*** Source data Section Begins ***
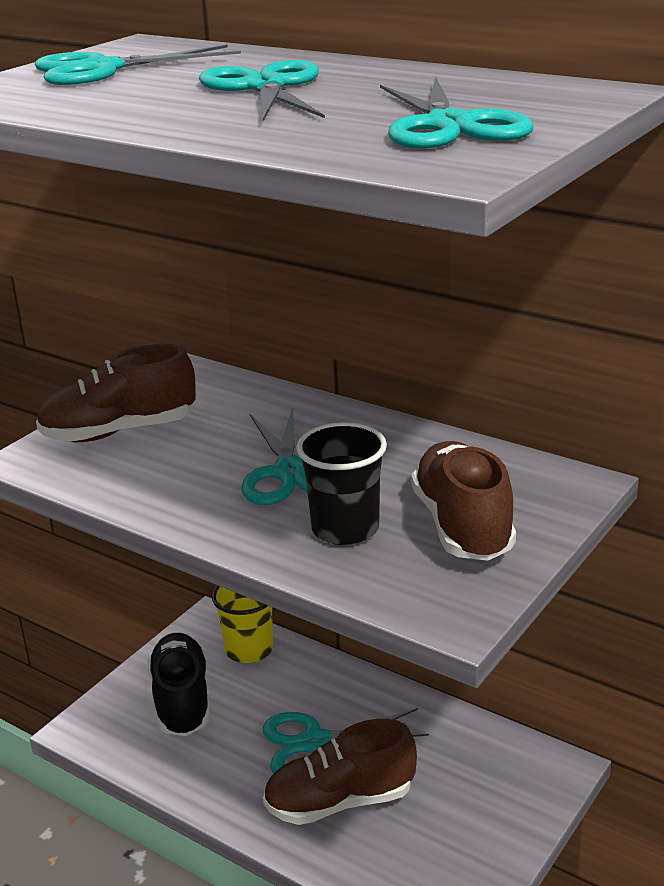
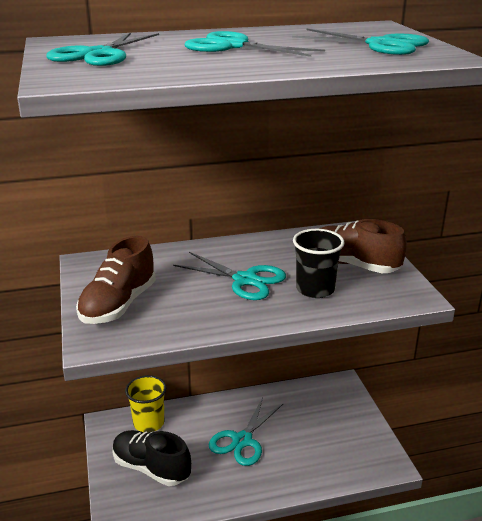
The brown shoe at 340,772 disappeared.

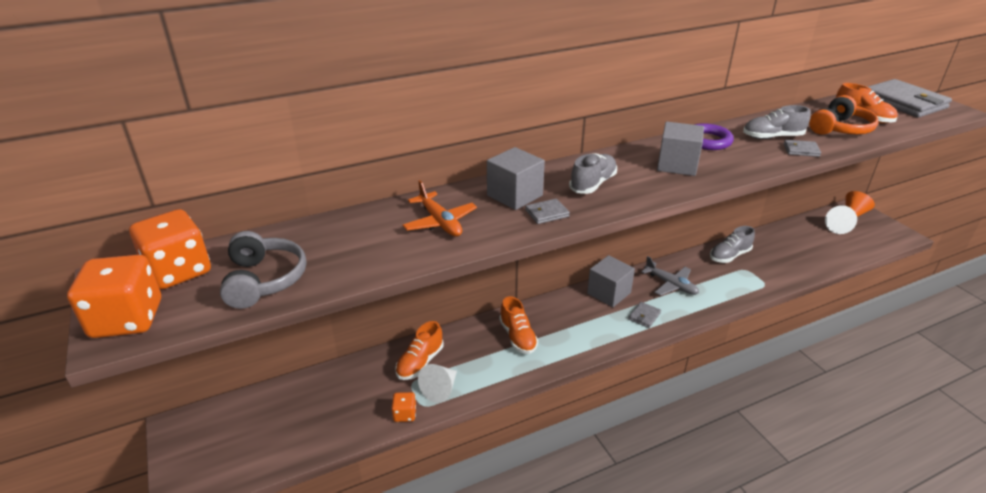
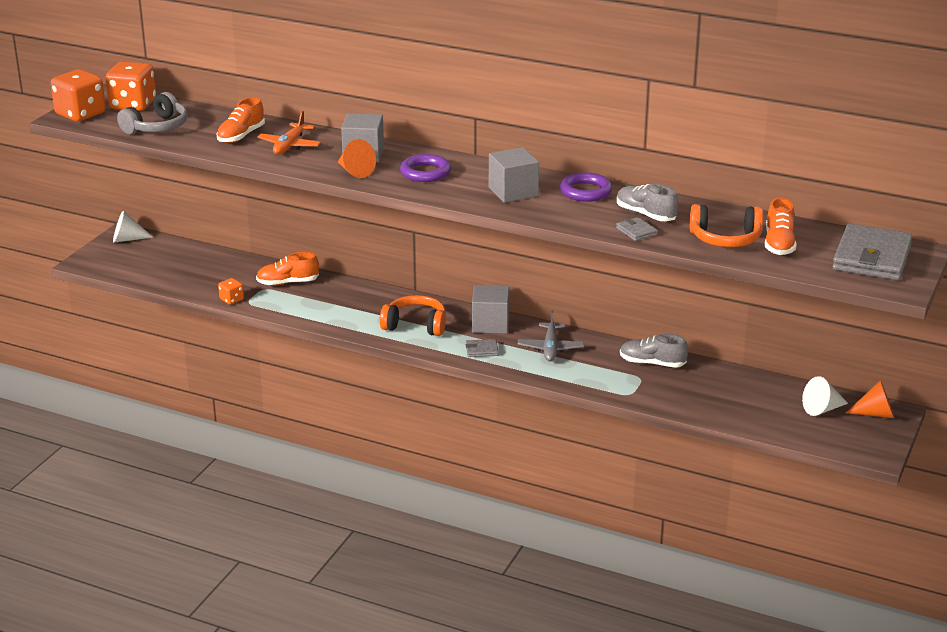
The grey shoe at 593,173 was replaced by the purple torus at 425,168.
The grey card wallet at 547,211 was replaced by the bright orange cone at 357,158.
The bright orange shoe moved from 518,325 to 241,120.
The snow-white cone moved from 437,383 to 133,227.
The bright orange headset at 413,315 appeared.

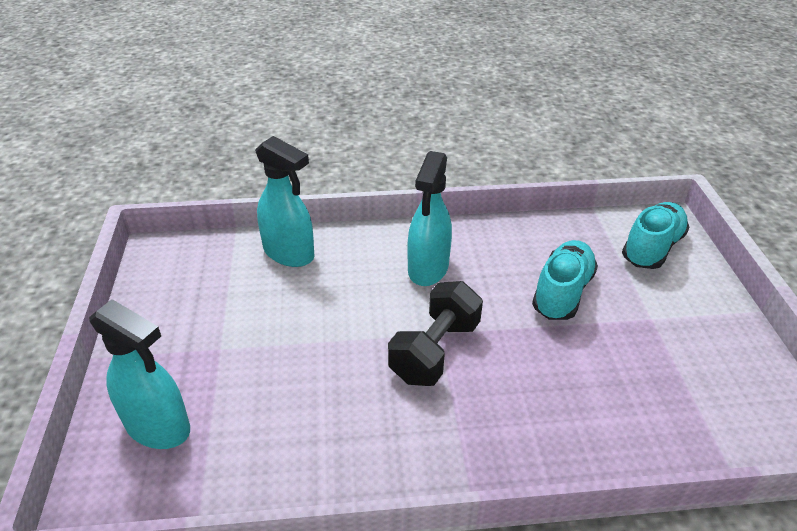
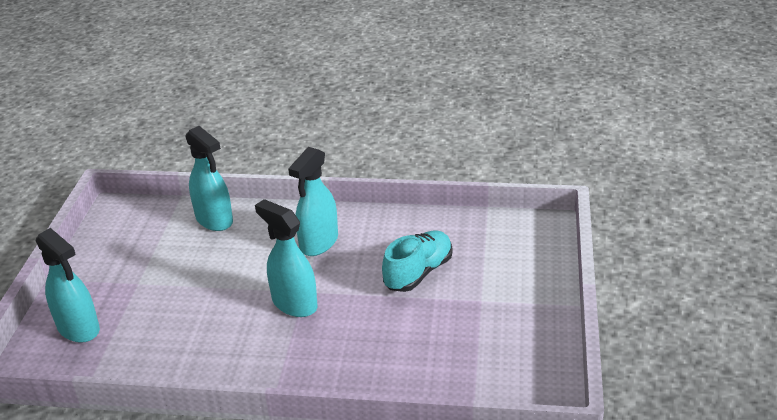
The turquoise shoe at 656,235 disappeared.
The ebony free weight at 435,333 was replaced by the turquoise spray cleaner at 286,258.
*** Source data Section Ends ***
What you will do =
Leaving aside every picture, transcribe exactly the lines that run from the one with "The snow-white cone" to the close of the listing above.

Result of this exercise =
The snow-white cone moved from 437,383 to 133,227.
The bright orange headset at 413,315 appeared.

The turquoise shoe at 656,235 disappeared.
The ebony free weight at 435,333 was replaced by the turquoise spray cleaner at 286,258.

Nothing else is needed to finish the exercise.